**Assignment:** Please repeat the entries word for word and keep the images out.

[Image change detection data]
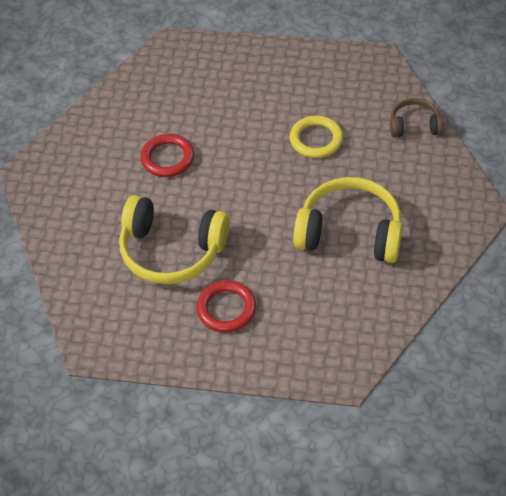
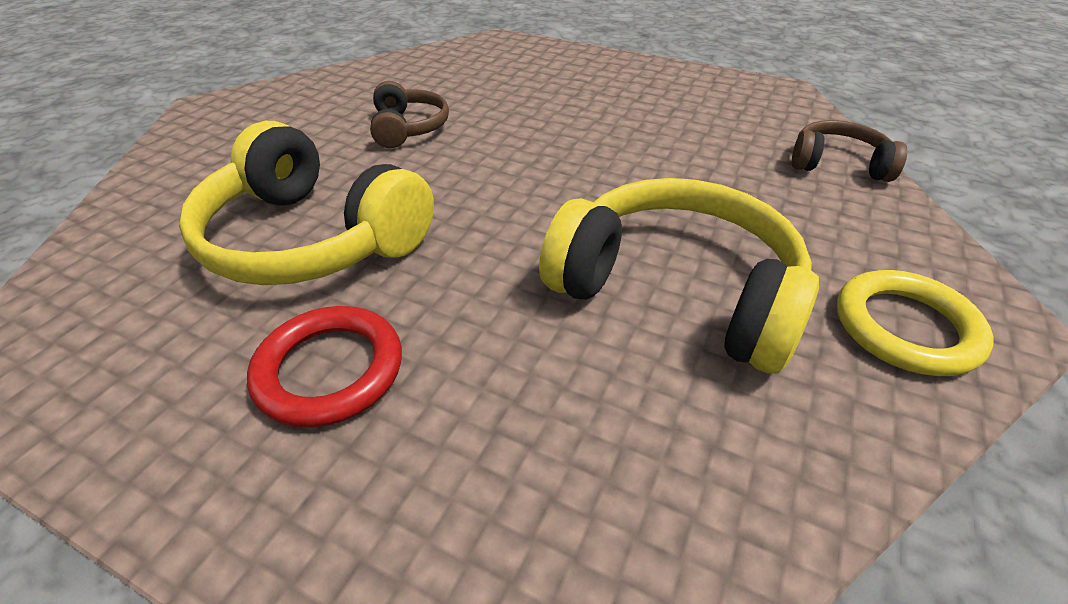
camera: 15 degrees right, 10 degrees down
(167, 158) = (408, 128): red ring -> brown headphones
(316, 139) = (654, 150): yellow ring -> yellow ring (905, 328)

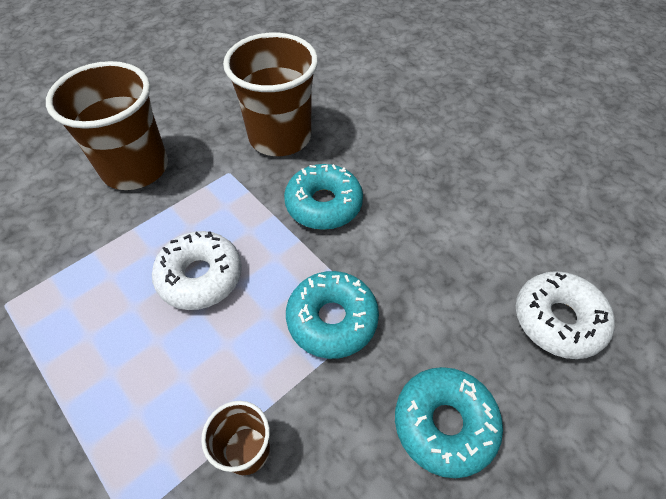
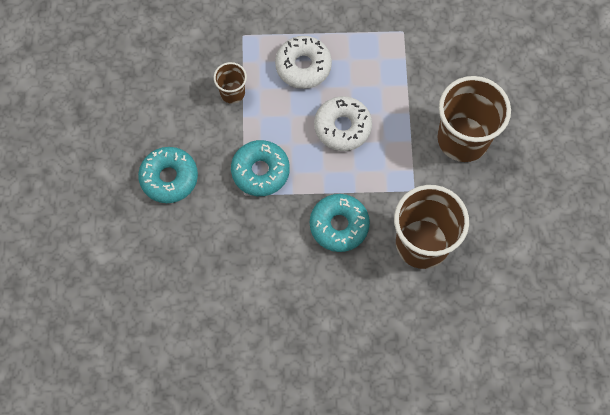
camera: 130 degrees right, 15 degrees up
(558, 320) = (161, 279): white donut -> white donut (303, 66)

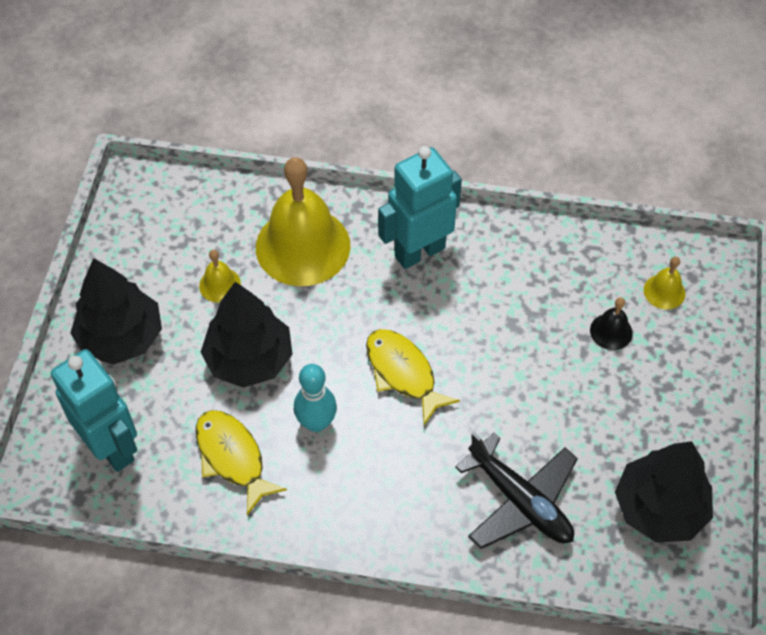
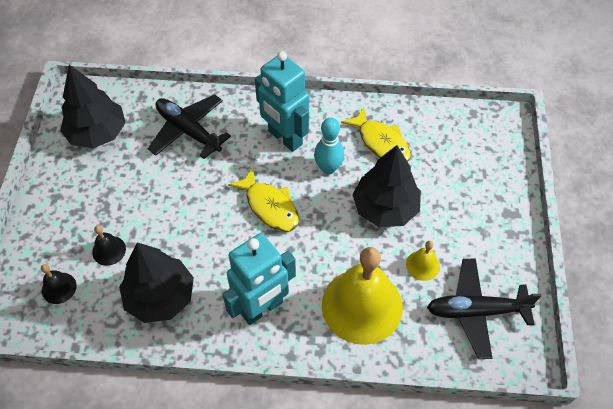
camera: 175 degrees right, 0 degrees up
(112, 447) = (463, 143): turquoise robot -> turquoise robot (285, 138)
(121, 337) = (485, 217): black tree -> black tree (160, 297)
(172, 231) = (476, 311): none -> black plane
(664, 291) = (59, 288): yellow bell -> black bell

**Solution for this problem:**
camera: 15 degrees right, 10 degrees down
(167, 158) = (408, 128): red ring -> brown headphones
(316, 139) = (654, 150): yellow ring -> yellow ring (905, 328)

camera: 130 degrees right, 15 degrees up
(558, 320) = (161, 279): white donut -> white donut (303, 66)

camera: 175 degrees right, 0 degrees up
(112, 447) = (463, 143): turquoise robot -> turquoise robot (285, 138)
(121, 337) = (485, 217): black tree -> black tree (160, 297)
(172, 231) = (476, 311): none -> black plane
(664, 291) = (59, 288): yellow bell -> black bell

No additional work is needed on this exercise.